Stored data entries
________________
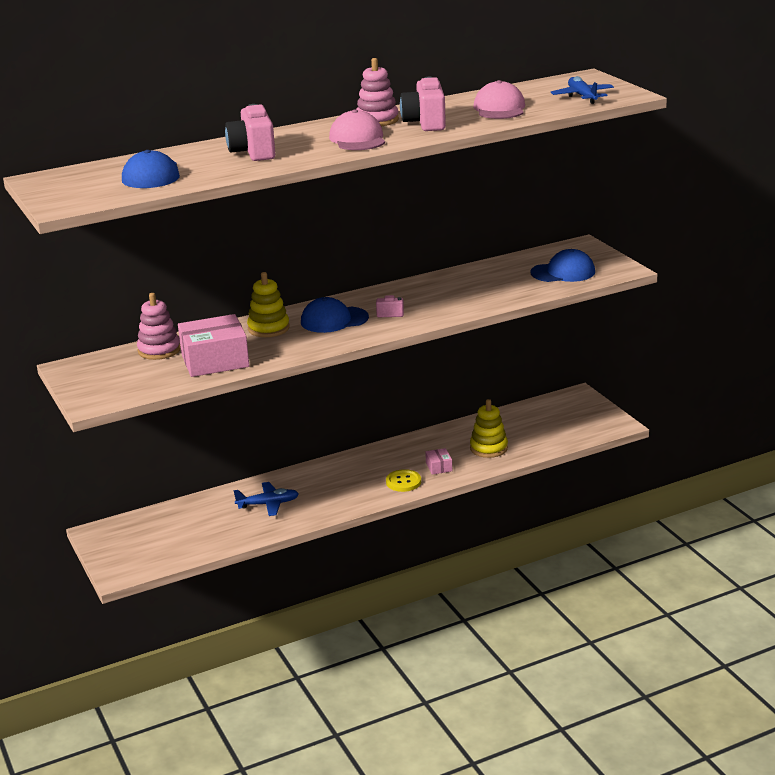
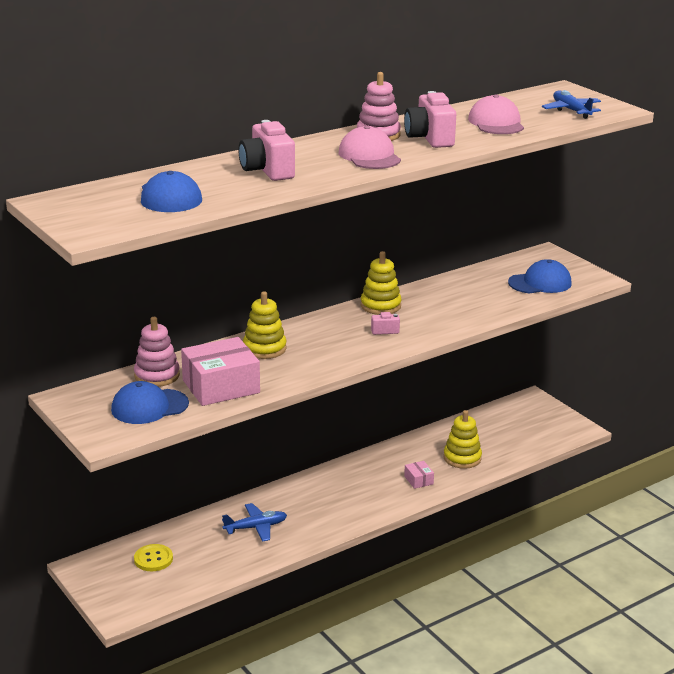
camera: 10 degrees left, 0 degrees up
(334, 320) = (329, 338): blue cap -> blue cap (149, 407)
(395, 292) = (380, 306): none -> yellow stacking toy
(403, 482) = (388, 498): yellow button -> yellow button (153, 559)

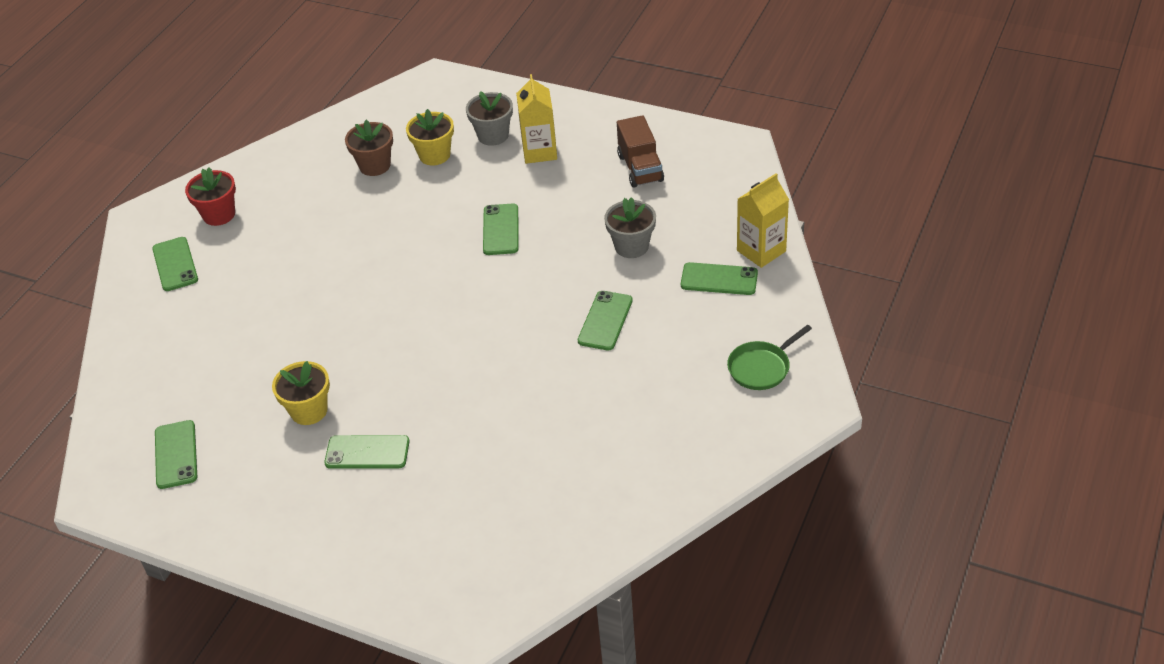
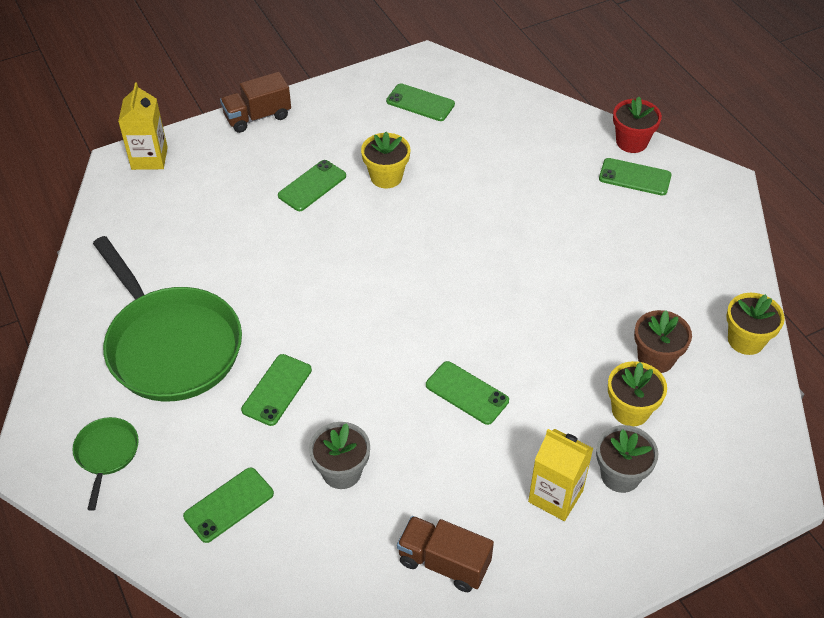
camera: 125 degrees right, 5 degrees up
(219, 214) = (679, 226): red flower pot -> red flower pot (631, 142)
(302, 566) = (257, 117): none -> brown truck
(316, 137) = (746, 340): none -> yellow flower pot
(605, 321) = (277, 390): green phone -> green phone turned 60 degrees clockwise
(635, 408) = (171, 345): none -> green pan
(761, 251) = (223, 568): yellow carton -> yellow carton (149, 158)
________________
- **WHAT YOU SHOULD DO**: All that should appear in the response is the run of lines from the one with "(395, 292) = (380, 306): none" through the final line of the records, restated exactly, with pictures omitted.

- **RESPONSE**:
(395, 292) = (380, 306): none -> yellow stacking toy
(403, 482) = (388, 498): yellow button -> yellow button (153, 559)

camera: 125 degrees right, 5 degrees up
(219, 214) = (679, 226): red flower pot -> red flower pot (631, 142)
(302, 566) = (257, 117): none -> brown truck
(316, 137) = (746, 340): none -> yellow flower pot
(605, 321) = (277, 390): green phone -> green phone turned 60 degrees clockwise
(635, 408) = (171, 345): none -> green pan
(761, 251) = (223, 568): yellow carton -> yellow carton (149, 158)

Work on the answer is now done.